__SUPPLIED DATA__:

-------

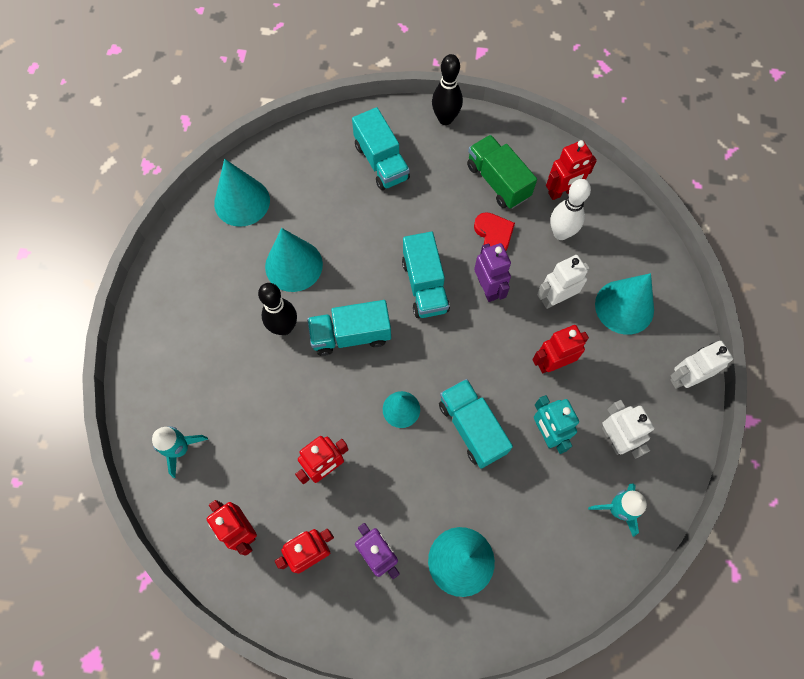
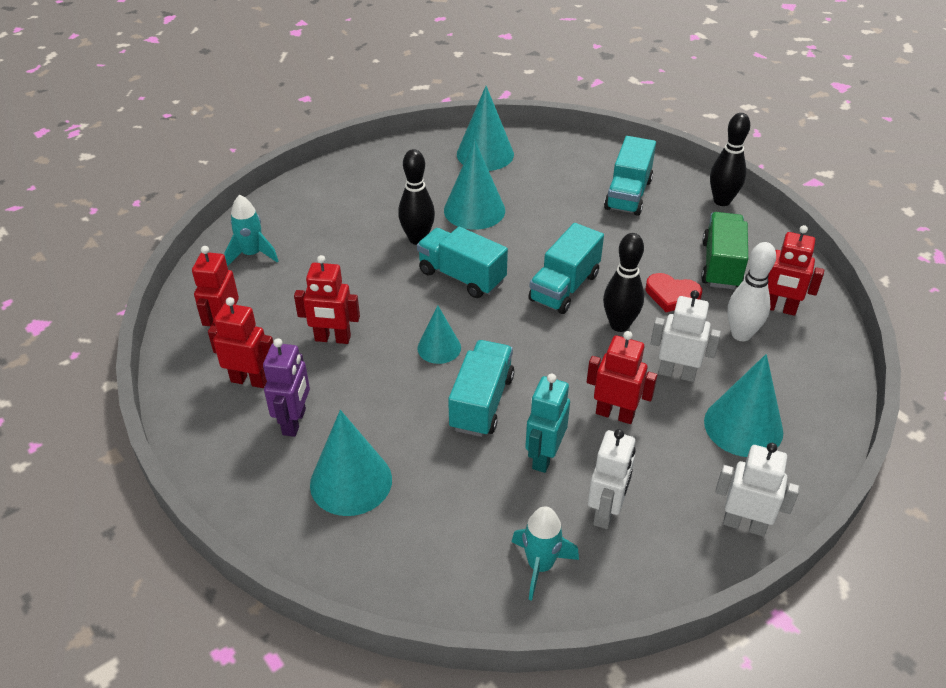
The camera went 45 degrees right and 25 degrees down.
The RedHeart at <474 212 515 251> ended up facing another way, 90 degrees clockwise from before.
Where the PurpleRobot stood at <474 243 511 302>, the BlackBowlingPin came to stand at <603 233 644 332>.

-------

Reproduce the material word for word, minus the images.

The camera went 45 degrees right and 25 degrees down.
The RedHeart at <474 212 515 251> ended up facing another way, 90 degrees clockwise from before.
Where the PurpleRobot stood at <474 243 511 302>, the BlackBowlingPin came to stand at <603 233 644 332>.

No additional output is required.